* _YOUR ASSIGNMENT_
When you reach a picture, pass over it; otherwise repeat the listing word for word.

* _INFORMATION SHOWN_
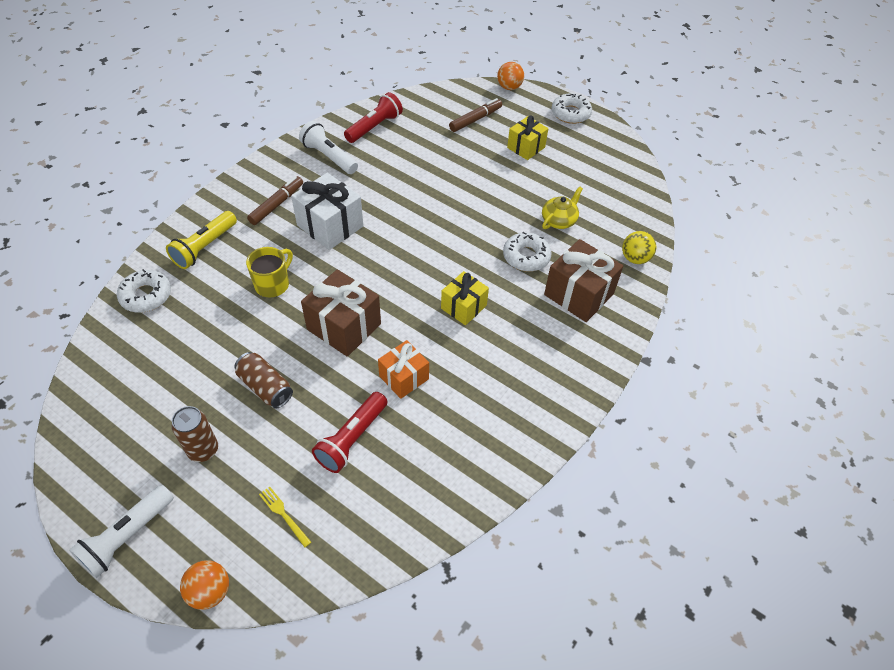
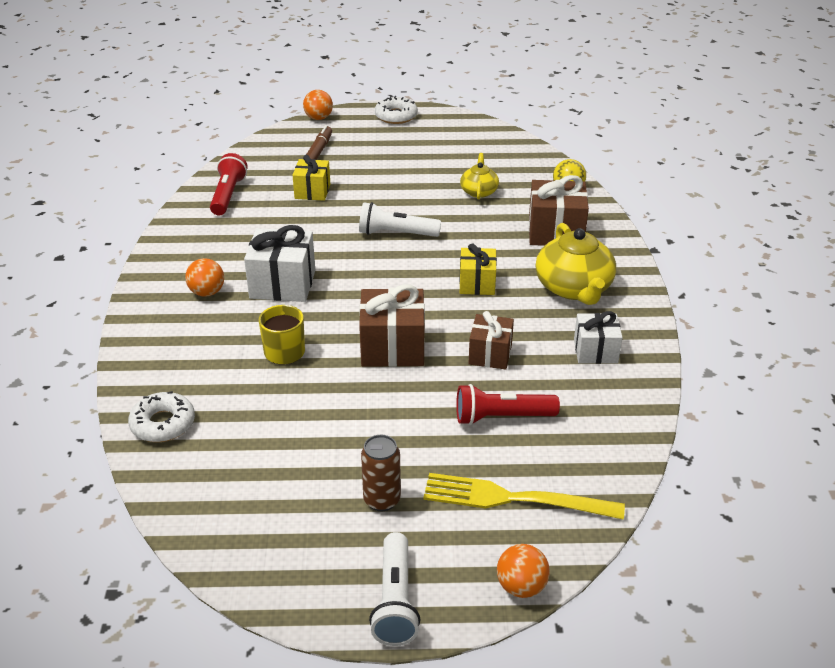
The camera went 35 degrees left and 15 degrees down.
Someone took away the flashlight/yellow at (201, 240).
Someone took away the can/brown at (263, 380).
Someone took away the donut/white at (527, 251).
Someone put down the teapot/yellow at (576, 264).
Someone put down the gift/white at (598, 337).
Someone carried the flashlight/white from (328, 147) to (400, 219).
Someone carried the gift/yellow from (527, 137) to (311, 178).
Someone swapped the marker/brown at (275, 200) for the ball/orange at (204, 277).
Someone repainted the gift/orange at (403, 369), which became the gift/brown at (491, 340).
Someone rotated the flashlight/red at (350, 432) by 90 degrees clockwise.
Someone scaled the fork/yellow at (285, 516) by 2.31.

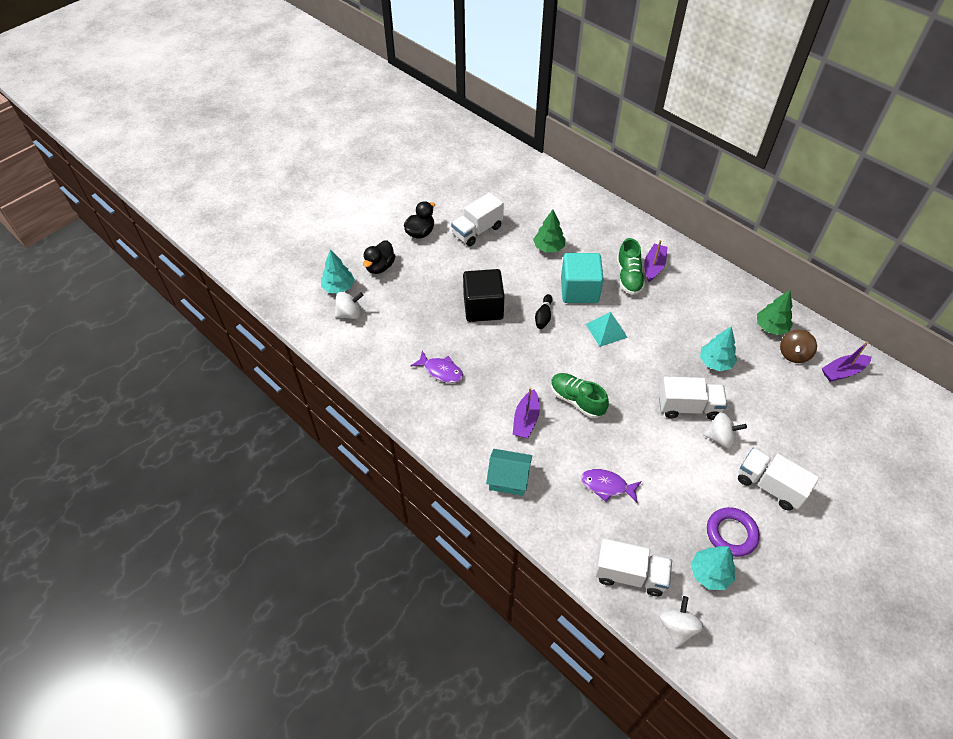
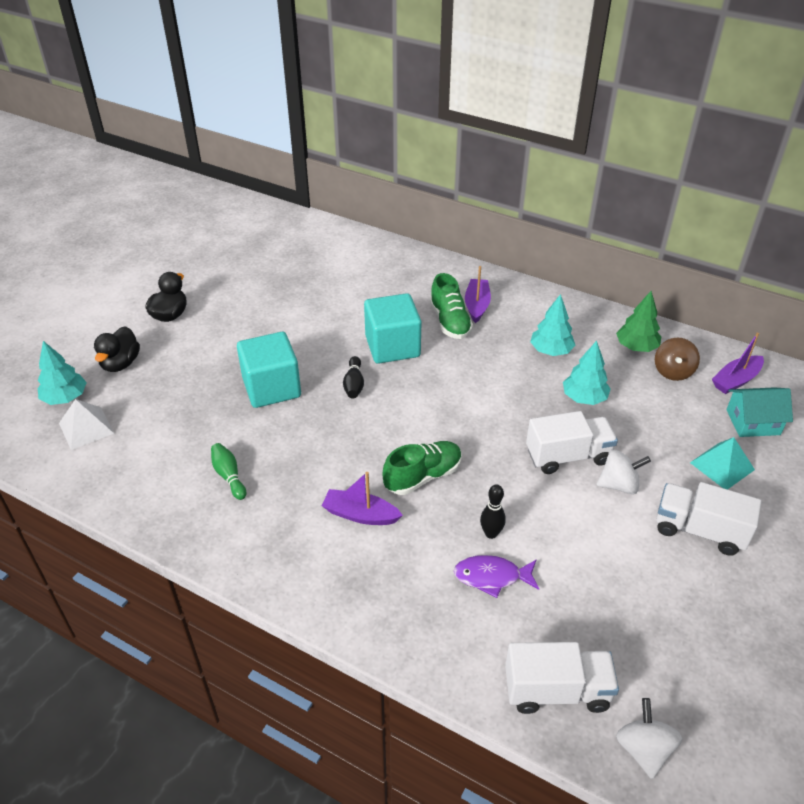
The camera went 15 degrees left and 10 degrees down.
Someone took away the truck/white at (477, 219).
Someone took away the tree/green at (549, 231).
Someone took away the ring/purple at (733, 532).
Someone put down the bowling pin/black at (493, 511).
Someone carried the house/turquoise from (509, 472) to (759, 412).
Someone carried the pyramid/turquoise from (607, 329) to (722, 463).
Someone carried the tree/turquoise from (713, 568) to (552, 325).
Someone swapped the spinning top/white at (349, 305) for the pyramid/white at (86, 424).
Someone swapped the fish/purple at (437, 367) for the bowling pin/green at (229, 471).
Someone repainted the cube/black at (483, 295), which became the cube/turquoise at (269, 370).
Someone rotated the boat/purple at (526, 412) by 105 degrees clockwise.
Someone rotated the shoe/green at (580, 395) by 120 degrees clockwise.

* _ANSWER SPACE_
The camera went 35 degrees left and 15 degrees down.
Someone took away the flashlight/yellow at (201, 240).
Someone took away the can/brown at (263, 380).
Someone took away the donut/white at (527, 251).
Someone put down the teapot/yellow at (576, 264).
Someone put down the gift/white at (598, 337).
Someone carried the flashlight/white from (328, 147) to (400, 219).
Someone carried the gift/yellow from (527, 137) to (311, 178).
Someone swapped the marker/brown at (275, 200) for the ball/orange at (204, 277).
Someone repainted the gift/orange at (403, 369), which became the gift/brown at (491, 340).
Someone rotated the flashlight/red at (350, 432) by 90 degrees clockwise.
Someone scaled the fork/yellow at (285, 516) by 2.31.

The camera went 15 degrees left and 10 degrees down.
Someone took away the truck/white at (477, 219).
Someone took away the tree/green at (549, 231).
Someone took away the ring/purple at (733, 532).
Someone put down the bowling pin/black at (493, 511).
Someone carried the house/turquoise from (509, 472) to (759, 412).
Someone carried the pyramid/turquoise from (607, 329) to (722, 463).
Someone carried the tree/turquoise from (713, 568) to (552, 325).
Someone swapped the spinning top/white at (349, 305) for the pyramid/white at (86, 424).
Someone swapped the fish/purple at (437, 367) for the bowling pin/green at (229, 471).
Someone repainted the cube/black at (483, 295), which became the cube/turquoise at (269, 370).
Someone rotated the boat/purple at (526, 412) by 105 degrees clockwise.
Someone rotated the shoe/green at (580, 395) by 120 degrees clockwise.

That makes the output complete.